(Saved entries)
=-=-=

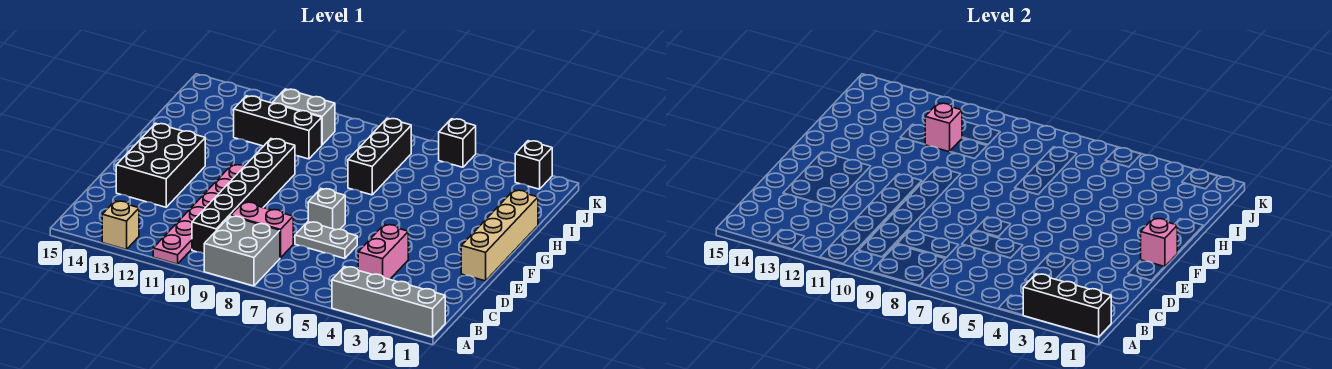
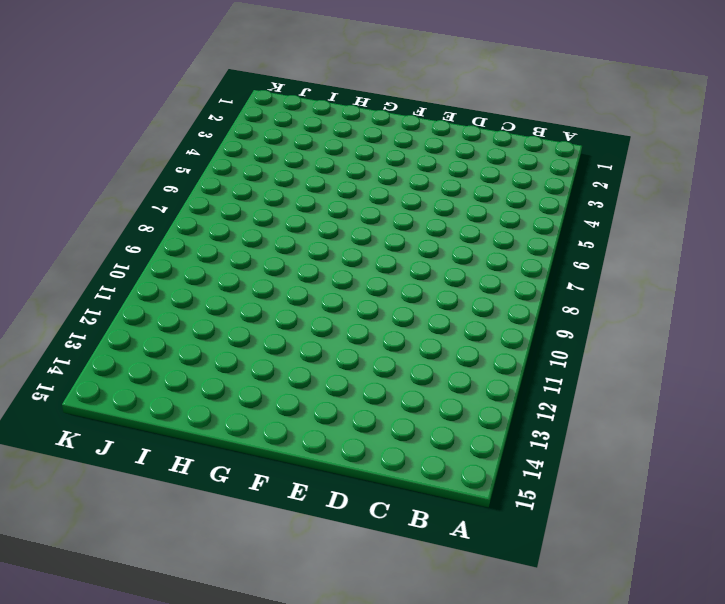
none -> grey brick A1:A4 level 1
none -> grey brick A8:B9 level 1
none -> pink plate A11:F11 level 1

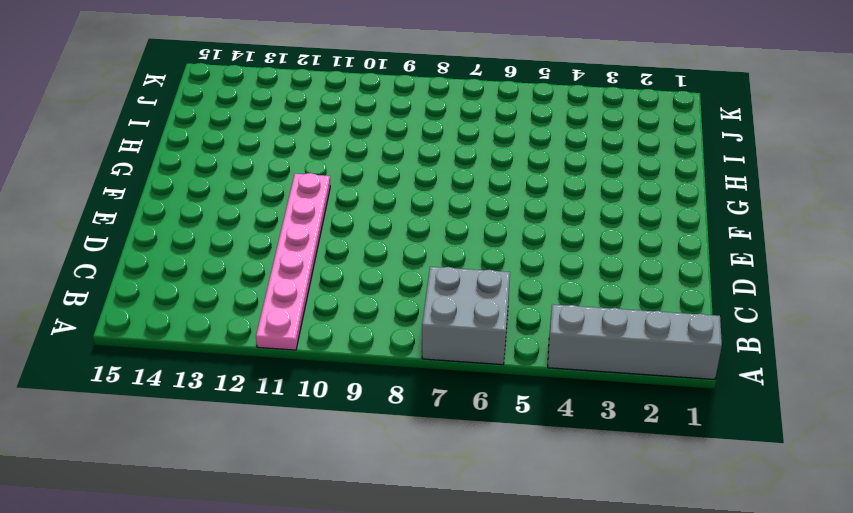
grey brick A6:B7 level 1 -> grey brick A8:B9 level 1
none -> tan brick A13 level 1
none -> black brick B10:G10 level 1
none -> pink brick C4:D4 level 1

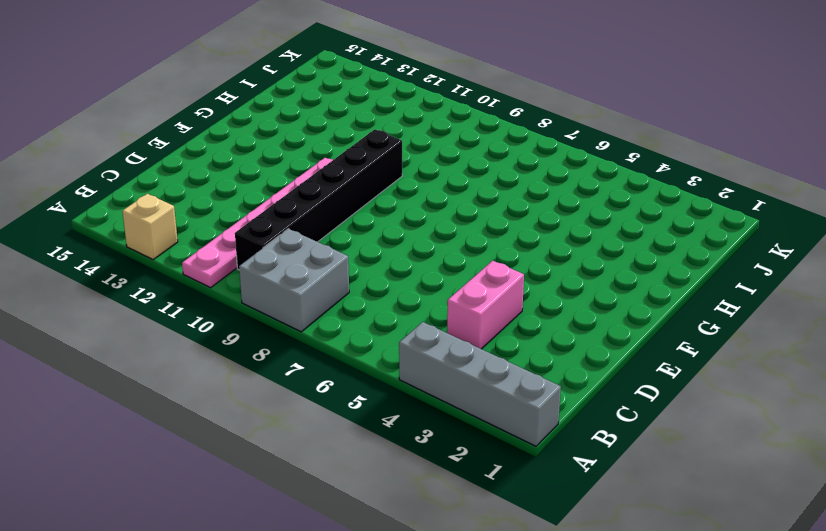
none -> pink brick C8:C9 level 1
none -> grey plate D6:D7 level 1
none -> black brick D13:F14 level 1

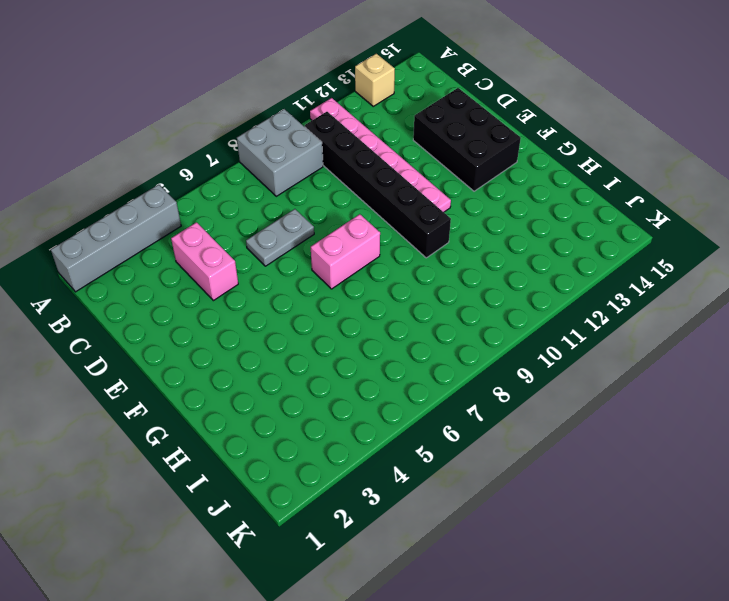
pink brick F7:F8 level 1 -> pink brick C8:C9 level 1
none -> tan brick E1:H1 level 1
none -> grey brick E7 level 1
none -> black brick H7:J7 level 1

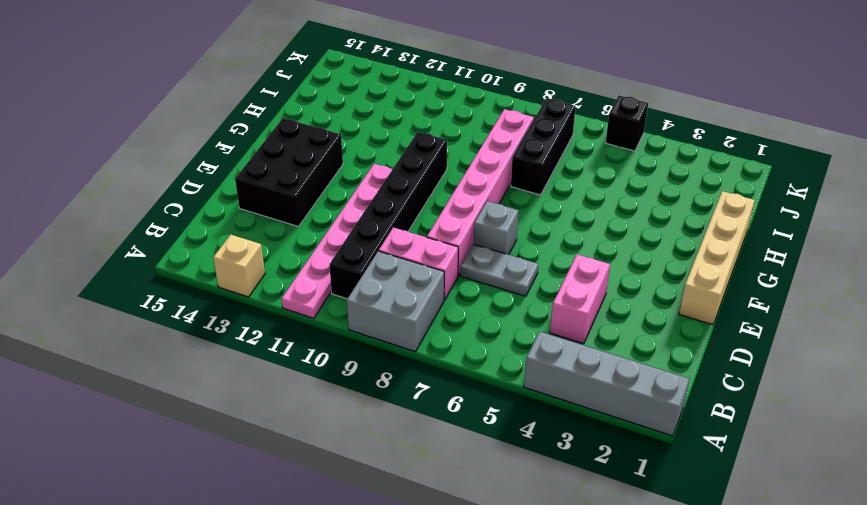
pink brick D8:I8 level 1 -> none
none -> black brick I10:I12 level 1
none -> grey brick J10:J11 level 1
none -> black brick K2 level 1

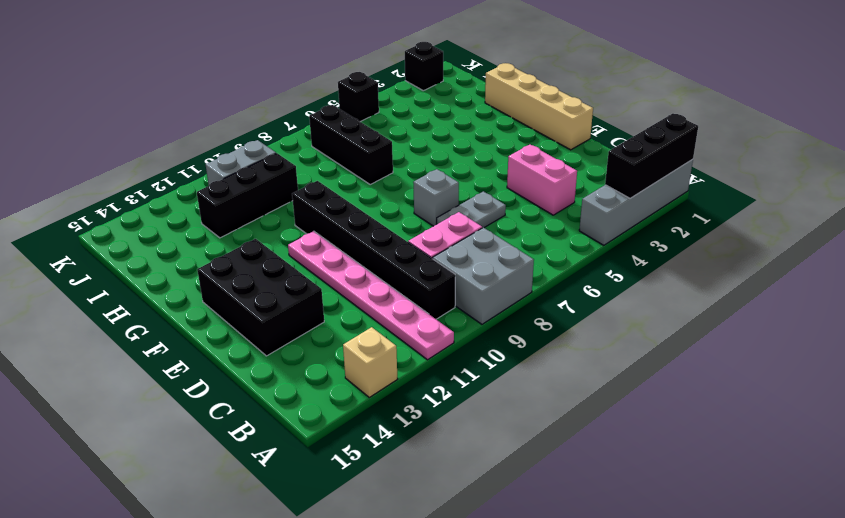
none -> pink brick F1 level 2
none -> pink brick I11 level 2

=-=-=

#### What is expected
Give the entries above again, exactly as written and free of images.

#### Solution to this task
none -> grey brick A1:A4 level 1
none -> grey brick A8:B9 level 1
none -> pink plate A11:F11 level 1

grey brick A6:B7 level 1 -> grey brick A8:B9 level 1
none -> tan brick A13 level 1
none -> black brick B10:G10 level 1
none -> pink brick C4:D4 level 1

none -> pink brick C8:C9 level 1
none -> grey plate D6:D7 level 1
none -> black brick D13:F14 level 1

pink brick F7:F8 level 1 -> pink brick C8:C9 level 1
none -> tan brick E1:H1 level 1
none -> grey brick E7 level 1
none -> black brick H7:J7 level 1

pink brick D8:I8 level 1 -> none
none -> black brick I10:I12 level 1
none -> grey brick J10:J11 level 1
none -> black brick K2 level 1

none -> pink brick F1 level 2
none -> pink brick I11 level 2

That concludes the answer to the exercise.